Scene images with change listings

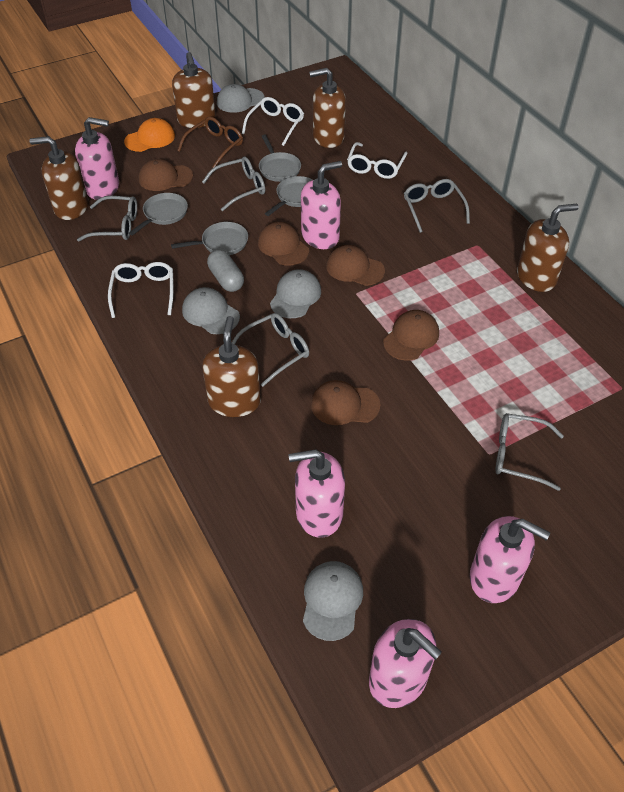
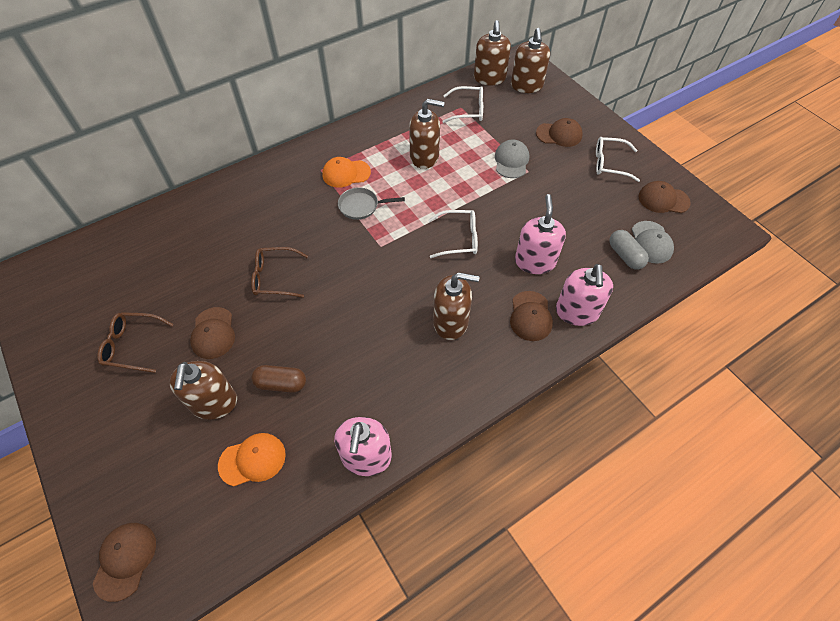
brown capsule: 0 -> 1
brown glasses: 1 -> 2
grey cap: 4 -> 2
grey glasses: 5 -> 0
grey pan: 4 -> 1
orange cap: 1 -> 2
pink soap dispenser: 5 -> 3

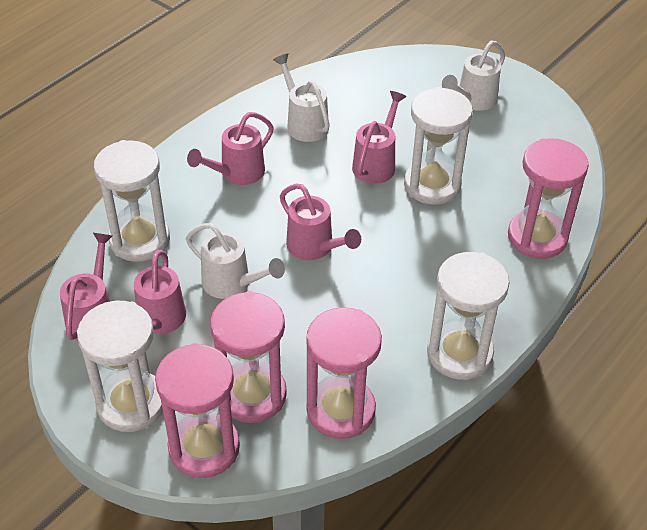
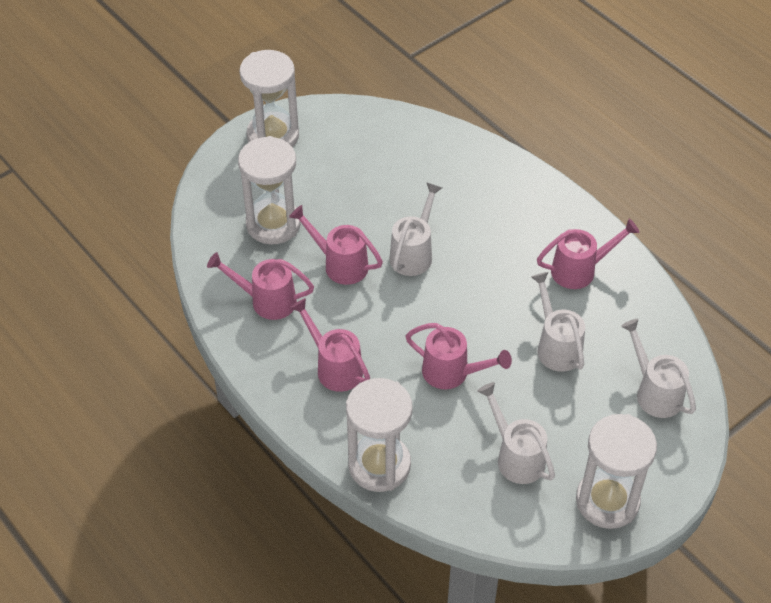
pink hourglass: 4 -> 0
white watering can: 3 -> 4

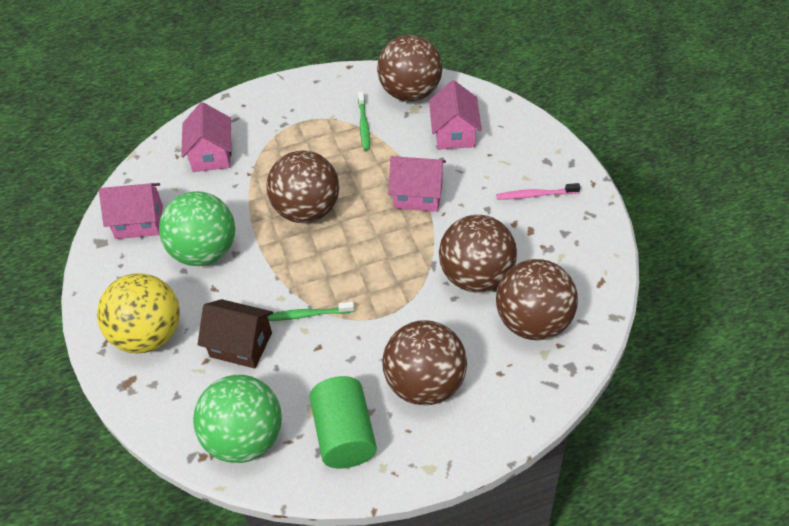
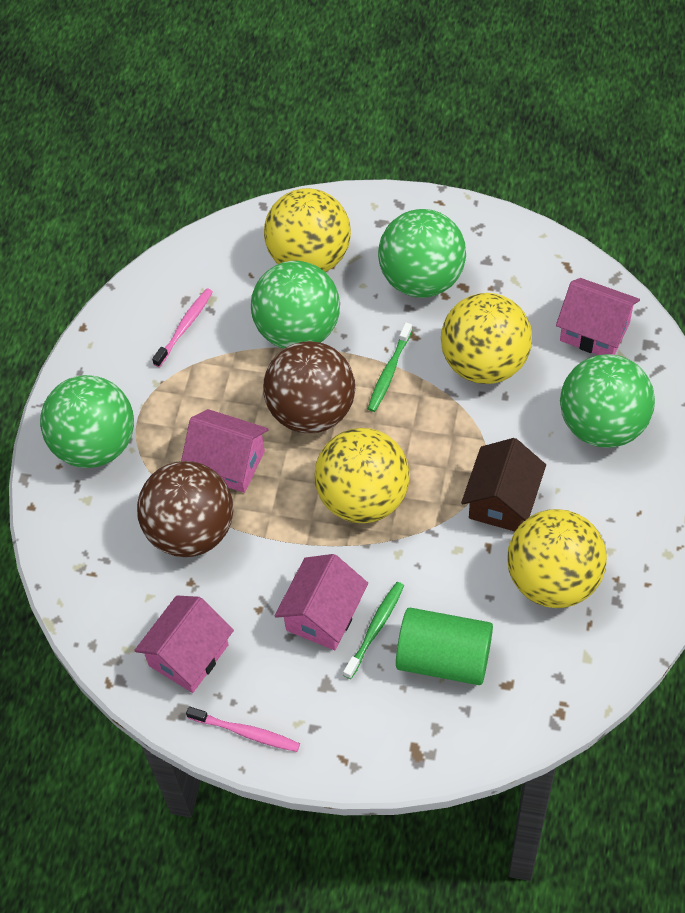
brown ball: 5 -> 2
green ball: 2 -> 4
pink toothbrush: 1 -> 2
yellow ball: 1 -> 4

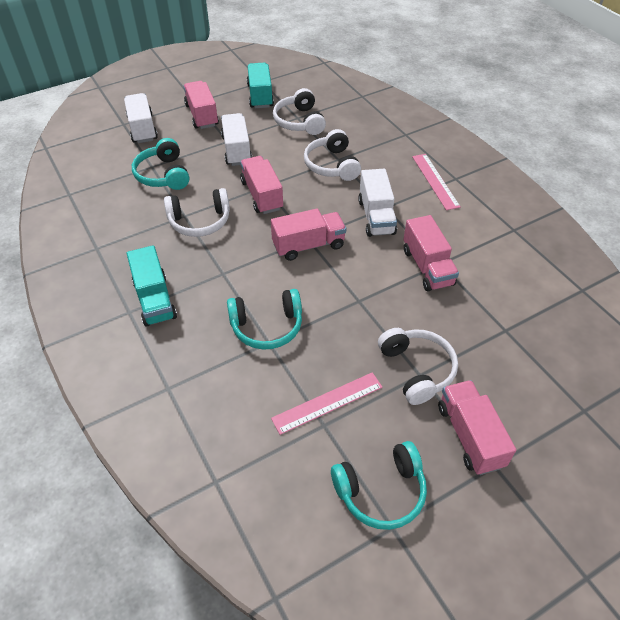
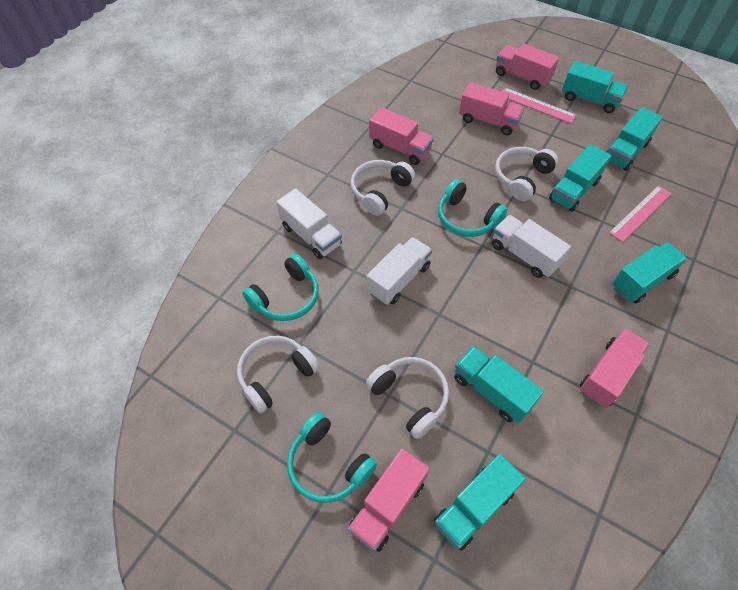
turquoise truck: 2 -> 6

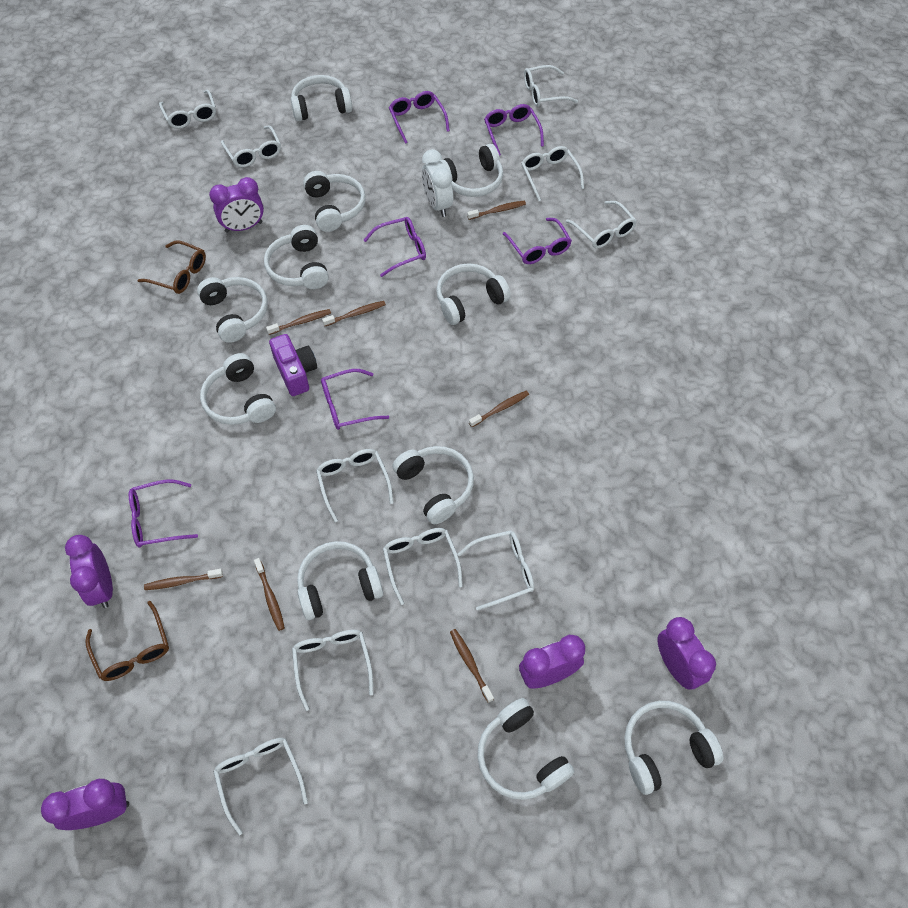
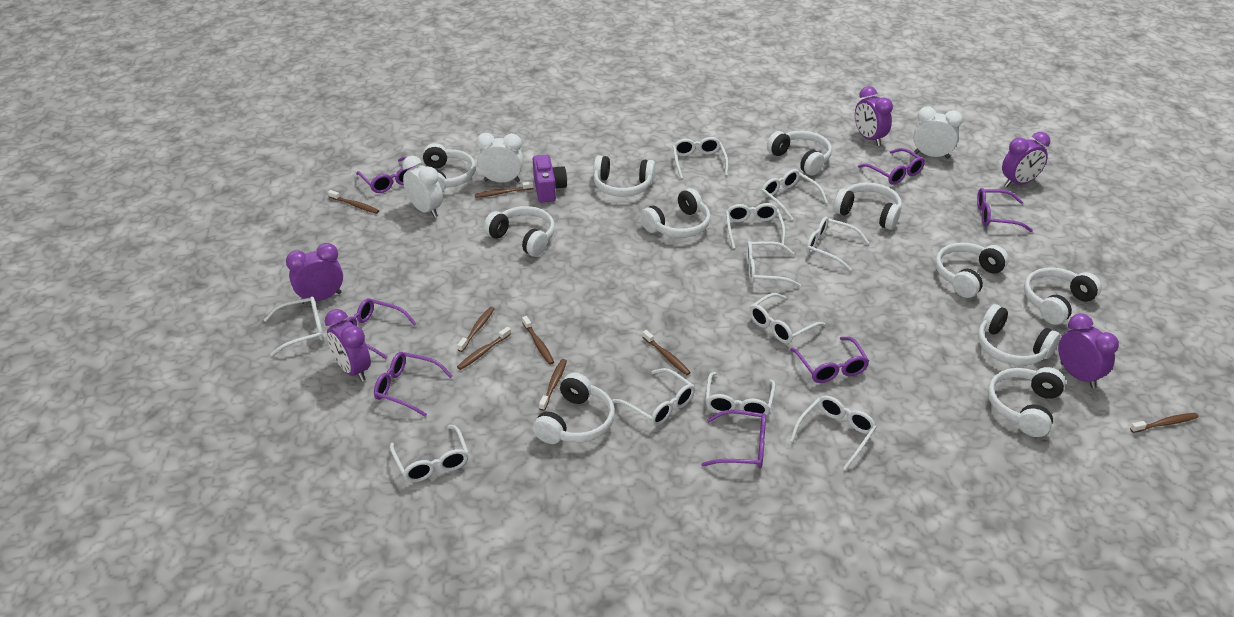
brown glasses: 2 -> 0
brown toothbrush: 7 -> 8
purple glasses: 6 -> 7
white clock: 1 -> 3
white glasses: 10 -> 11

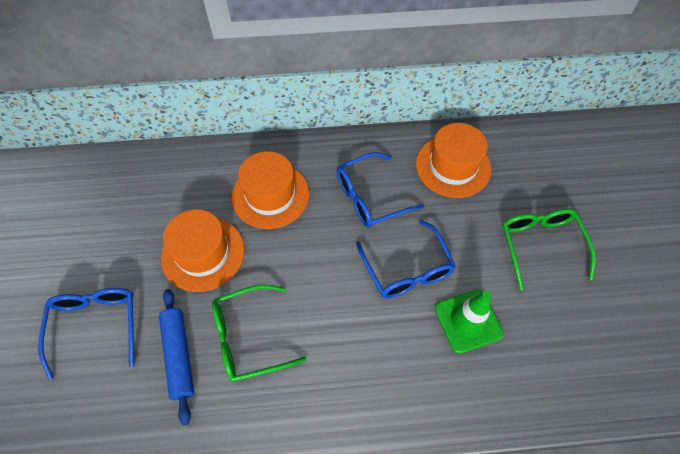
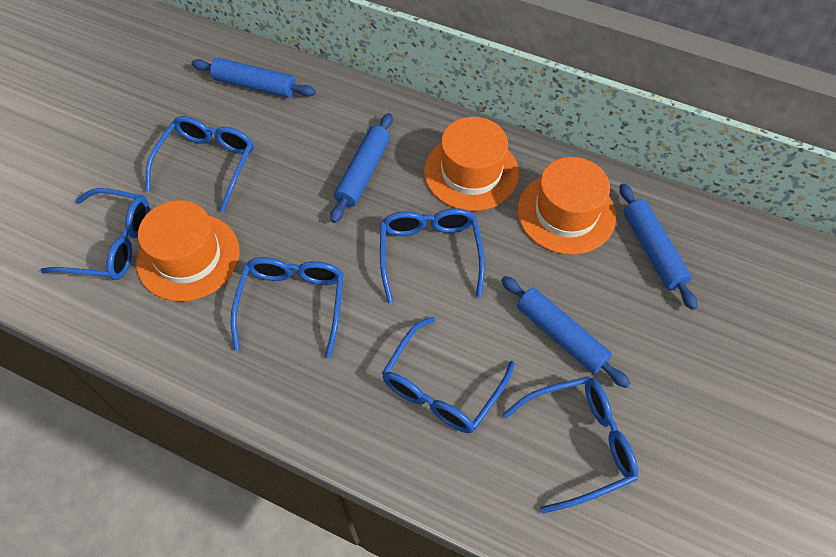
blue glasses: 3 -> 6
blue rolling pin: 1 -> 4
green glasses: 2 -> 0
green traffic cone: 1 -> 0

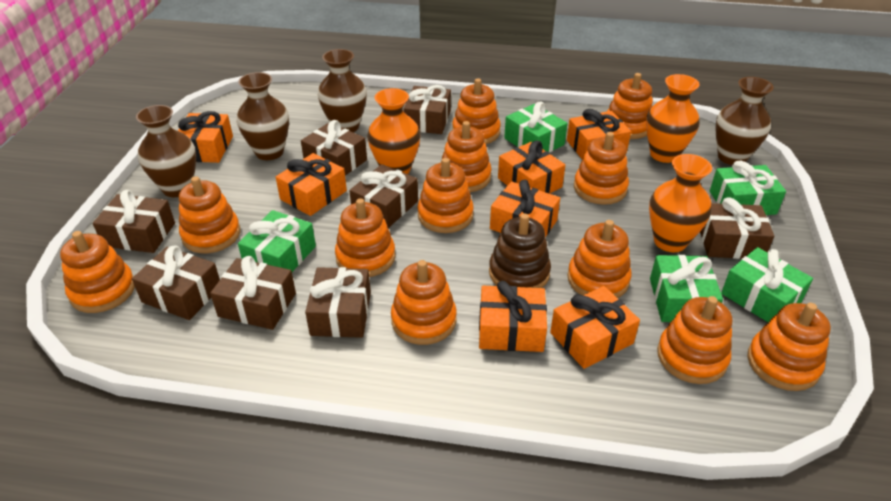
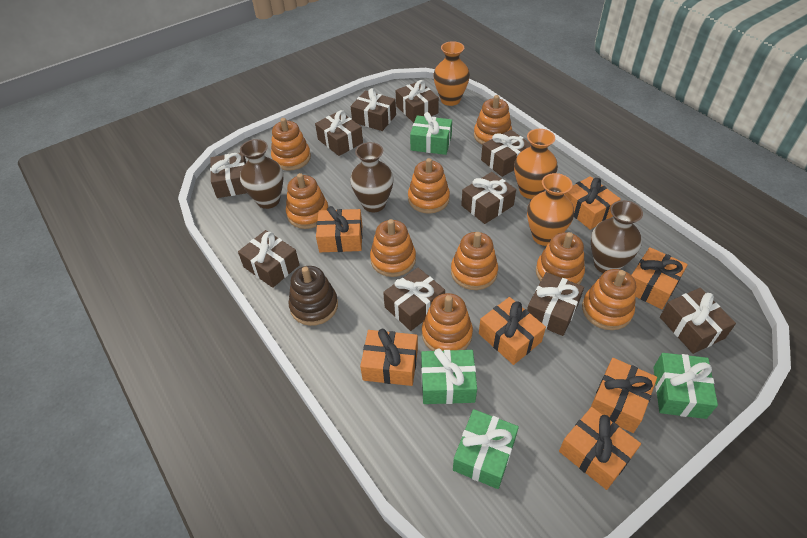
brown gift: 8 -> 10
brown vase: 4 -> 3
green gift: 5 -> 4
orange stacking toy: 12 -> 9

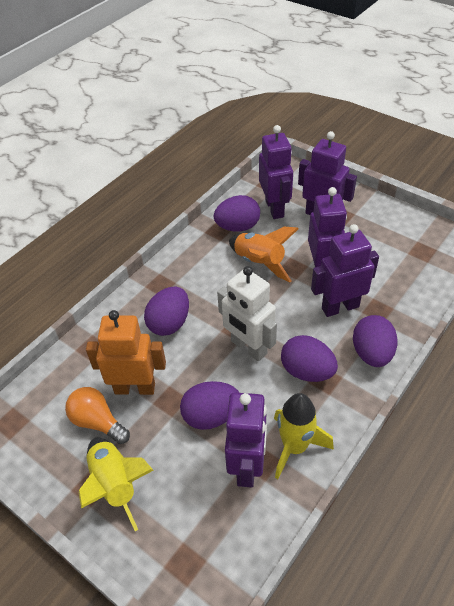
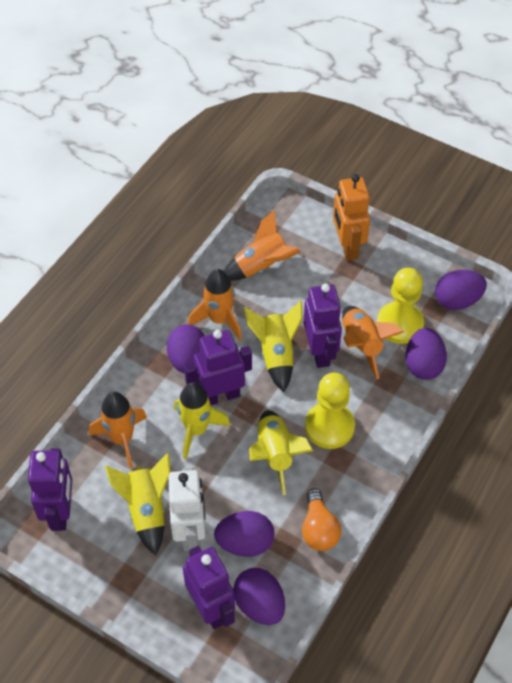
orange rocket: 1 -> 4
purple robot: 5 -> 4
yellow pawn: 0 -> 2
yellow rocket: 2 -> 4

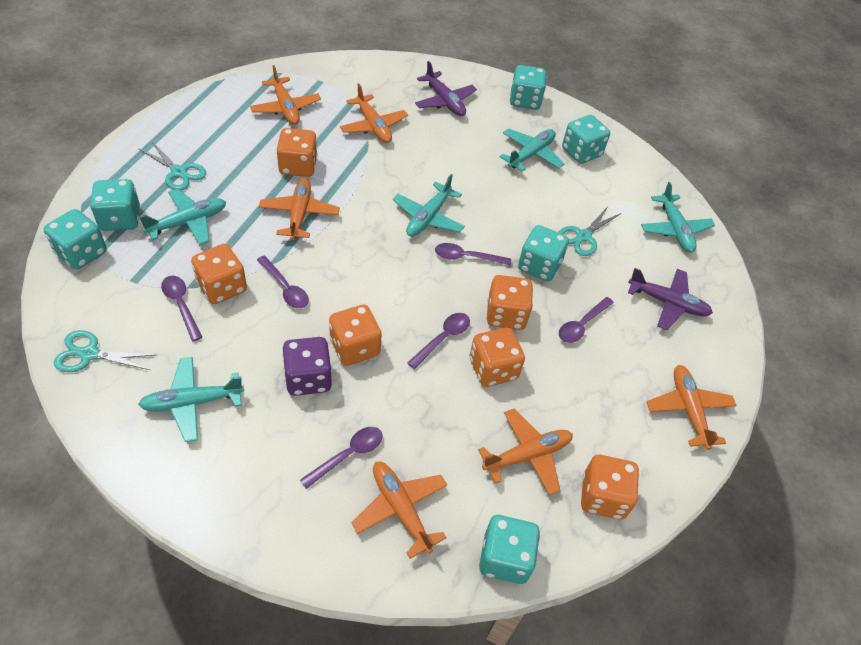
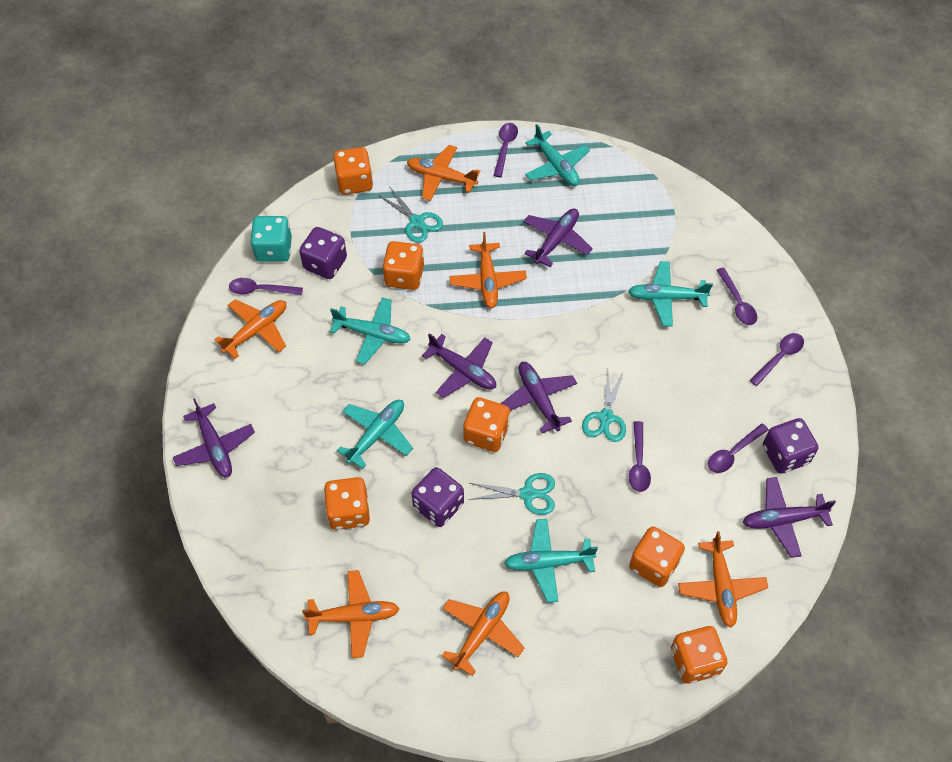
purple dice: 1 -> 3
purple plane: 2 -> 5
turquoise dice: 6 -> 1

WHAT IS REQUIRED: Once the line containing "brown ball: 5 -> 2" has been found, write out exactly that line and each one after it through the end of the data, leaving out every picture.

OUTPUT BELOW:
brown ball: 5 -> 2
green ball: 2 -> 4
pink toothbrush: 1 -> 2
yellow ball: 1 -> 4

turquoise truck: 2 -> 6

brown glasses: 2 -> 0
brown toothbrush: 7 -> 8
purple glasses: 6 -> 7
white clock: 1 -> 3
white glasses: 10 -> 11

blue glasses: 3 -> 6
blue rolling pin: 1 -> 4
green glasses: 2 -> 0
green traffic cone: 1 -> 0

brown gift: 8 -> 10
brown vase: 4 -> 3
green gift: 5 -> 4
orange stacking toy: 12 -> 9

orange rocket: 1 -> 4
purple robot: 5 -> 4
yellow pawn: 0 -> 2
yellow rocket: 2 -> 4

purple dice: 1 -> 3
purple plane: 2 -> 5
turquoise dice: 6 -> 1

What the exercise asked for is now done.